● What to work on: Your answer must be an exact transcription of every record below, with the pictures omitted.

● Scene change data:
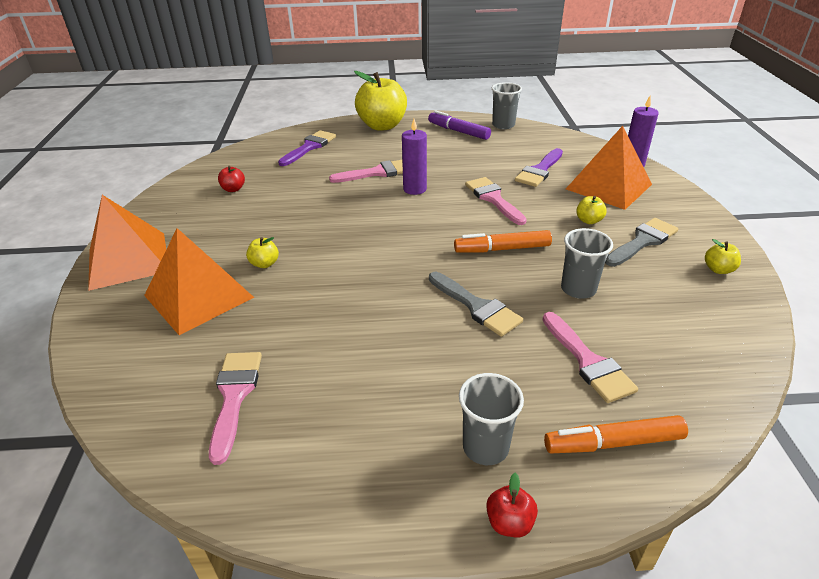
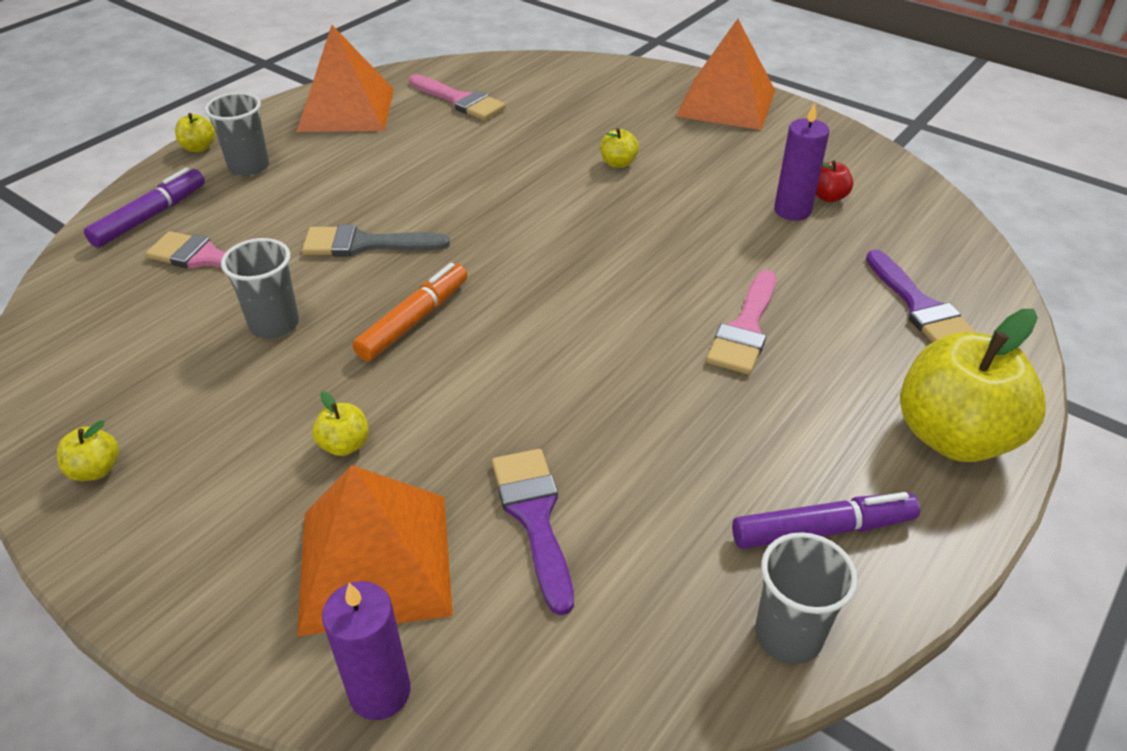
camera: 130 degrees right, 5 degrees up
(199, 296) = (611, 119): orange pyramid -> orange pyramid (346, 109)
(414, 189) = (649, 336): purple candle -> purple candle (792, 210)
(493, 199) = (524, 393): pink brush -> none
(509, 522) = (199, 147): red apple -> yellow apple
(613, 443) = (150, 216): orange marker -> purple marker
(642, 241) = (235, 454): grey brush -> none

● Result below:
camera: 130 degrees right, 5 degrees up
(199, 296) = (611, 119): orange pyramid -> orange pyramid (346, 109)
(414, 189) = (649, 336): purple candle -> purple candle (792, 210)
(493, 199) = (524, 393): pink brush -> none
(509, 522) = (199, 147): red apple -> yellow apple
(613, 443) = (150, 216): orange marker -> purple marker
(642, 241) = (235, 454): grey brush -> none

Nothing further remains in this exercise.